** Work to do **
Reproduce the stretch of rows from the start through the line that contains "r8 r8 eis'4 dis''4\sfz c''8( c'8) |", with both ends included. Leave the pictures out of your answer.

● ● ●

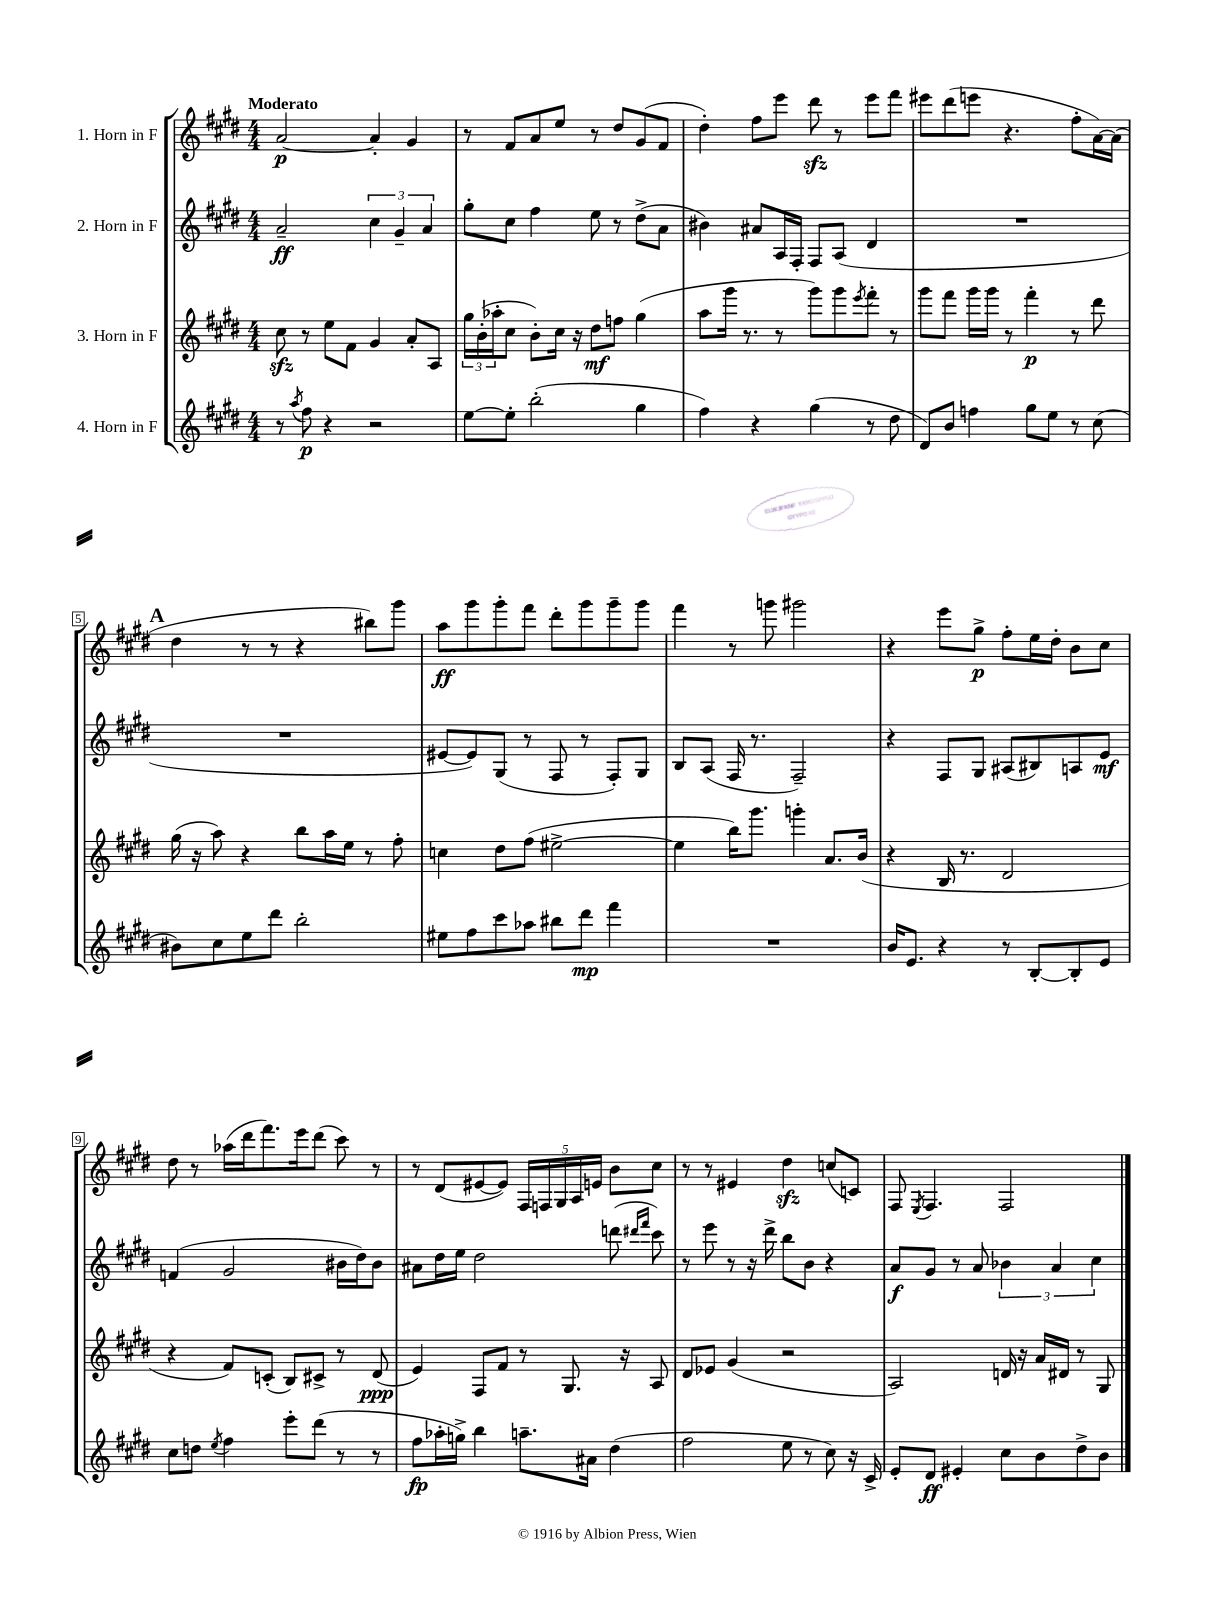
<<
\new StaffGroup <<
\new Staff = "s0" \with { instrumentName = "1. Horn in F" } {
    \clef treble \key e \major \numericTimeSignature \time 4/4 \tempo "Moderato"
    a'2~\p a'4-. gis'4 |
    r8 fis'8 a'8 e''8 r8 dis''8 gis'8( fis'8 |
    dis''4-.) fis''8 e'''8 dis'''8\sfz r8 e'''8 fis'''8 |
    eis'''8 dis'''8( e'''8 r4. fis''8-. a'16~) a'16( |
    \mark \markup { \bold "A" } dis''4 r8 r8 r4 bis''8) gis'''8 |
    a''8\ff gis'''8 gis'''8-. fis'''8 dis'''8-. gis'''8 gis'''8-- gis'''8 |
    fis'''4 r8 g'''8 gis'''2 |
    r4 e'''8 gis''8->\p fis''8-. e''16 dis''16-. b'8 cis''8 |
    dis''8 r8 aes''16( dis'''16 fis'''8.) e'''16 dis'''8( cis'''8) r8 |
    r8 dis'8( eis'8~ eis'8) \tuplet 5/4 { fis16 f16 gis16 a16 e'16 } b'8 cis''8 |
    r8 r8 eis'4 dis''4\sfz c''8( c'8) |
    fis8 \acciaccatura { e8 } fis4. fis2 \bar "|." |
}
\new Staff = "s1" \with { instrumentName = "2. Horn in F" } {
    \clef treble \key e \major \numericTimeSignature \time 4/4
    a'2--\ff \tuplet 3/2 { cis''4 gis'4-- a'4 } |
    gis''8-. cis''8 fis''4 e''8 r8 dis''8->( a'8 |
    bis'4) ais'8 a16 fis16-. fis8 a8( dis'4 |
    R1 |
    \mark \markup { \bold "A" } R1 |
    eis'8~ eis'8) gis8( r8 fis8 r8 fis8-.) gis8 |
    b8 a8( fis16 r8. fis2--) |
    r4 fis8 gis8 ais8( bis8) a8 e'8\mf |
    f'4( gis'2 bis'16 dis''16) bis'8 |
    ais'8 dis''16 e''16 dis''2 d'''8( \grace { dis'''16 fis'''16 } cis'''8) |
    r8 e'''8 r8 r16 dis'''16-> b''8 b'8 r4 |
    a'8\f gis'8 r8 a'8 \tuplet 3/2 { bes'4 a'4 cis''4 } \bar "|." |
}
\new Staff = "s2" \with { instrumentName = "3. Horn in F" } {
    \clef treble \key e \major \numericTimeSignature \time 4/4
    cis''8\sfz r8 e''8 fis'8 gis'4 a'8-. a8 |
    \tuplet 3/2 { gis''16 b'16-.( aes''16-. } cis''8 b'8-.) cis''16 r16 dis''8\mf f''8 gis''4( |
    a''8 gis'''16 r8. r8 gis'''8) gis'''8 \acciaccatura { e'''8 } fis'''8-. r8 |
    gis'''8 fis'''8 gis'''16 gis'''16 r8 fis'''4-.\p r8 dis'''8 |
    \mark \markup { \bold "A" } gis''16( r16 a''8) r4 b''8 a''16 e''16 r8 fis''8-. |
    c''4 dis''8 fis''8( eis''2~-> |
    eis''4 b''16) gis'''8. g'''4-. a'8. b'16( |
    r4 b16 r8. dis'2 |
    r4 fis'8) c'8-.( b8) cis'8-> r8 dis'8\ppp( |
    e'4) fis8 fis'8 r8 gis8. r16 a8 |
    dis'8 ees'8 gis'4( r2 |
    a2) d'16 r16 a'16 dis'16 r8 gis8 \bar "|." |
}
\new Staff = "s3" \with { instrumentName = "4. Horn in F" } {
    \clef treble \key e \major \numericTimeSignature \time 4/4
    r8 \acciaccatura { a''8 } fis''8\p r4 r2 |
    e''8~ e''8-. b''2-.( gis''4 |
    fis''4) r4 gis''4( r8 dis''8 |
    dis'8) b'8 f''4 gis''8 e''8 r8 cis''8( |
    \mark \markup { \bold "A" } bis'8) cis''8 e''8 dis'''8 b''2-. |
    eis''8 fis''8 cis'''8 aes''8 bis''8 dis'''8\mp fis'''4 |
    R1 |
    b'16 e'8. r4 r8 b8~-. b8-. e'8 |
    cis''8 d''8 \acciaccatura { e''8 } fis''4 e'''8-. dis'''8( r8 r8 |
    fis''8\fp aes''16-. g''16->) b''4 a''8.-- ais'16 dis''4( |
    fis''2 e''8 r8 cis''8) r16 cis'16-> |
    e'8-. dis'8\ff eis'4-. cis''8 b'8 dis''8-> b'8 \bar "|." |
}
>>
>>
\layout { \context { \Score \override BarNumber.stencil = #(make-stencil-boxer 0.1 0.3 ly:text-interface::print) } }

● ● ●

** Result **
<<
\new StaffGroup <<
\new Staff = "s0" \with { instrumentName = "1. Horn in F" } {
    \clef treble \key e \major \numericTimeSignature \time 4/4 \tempo "Moderato"
    a'2~\p a'4-. gis'4 |
    r8 fis'8 a'8 e''8 r8 dis''8 gis'8( fis'8 |
    dis''4-.) fis''8 e'''8 dis'''8\sfz r8 e'''8 fis'''8 |
    eis'''8 dis'''8( e'''8 r4. fis''8-. a'16~) a'16( |
    \mark \markup { \bold "A" } dis''4 r8 r8 r4 bis''8) gis'''8 |
    a''8\ff gis'''8 gis'''8-. fis'''8 dis'''8-. gis'''8 gis'''8-- gis'''8 |
    fis'''4 r8 g'''8 gis'''2 |
    r4 e'''8 gis''8->\p fis''8-. e''16 dis''16-. b'8 cis''8 |
    dis''8 r8 aes''16( dis'''16 fis'''8.) e'''16 dis'''8( cis'''8) r8 |
    r8 dis'8( eis'8~ eis'8) \tuplet 5/4 { fis16 f16 gis16 a16 e'16 } b'8 cis''8 |
    r8 r8 eis'4 dis''4\sfz c''8( c'8) |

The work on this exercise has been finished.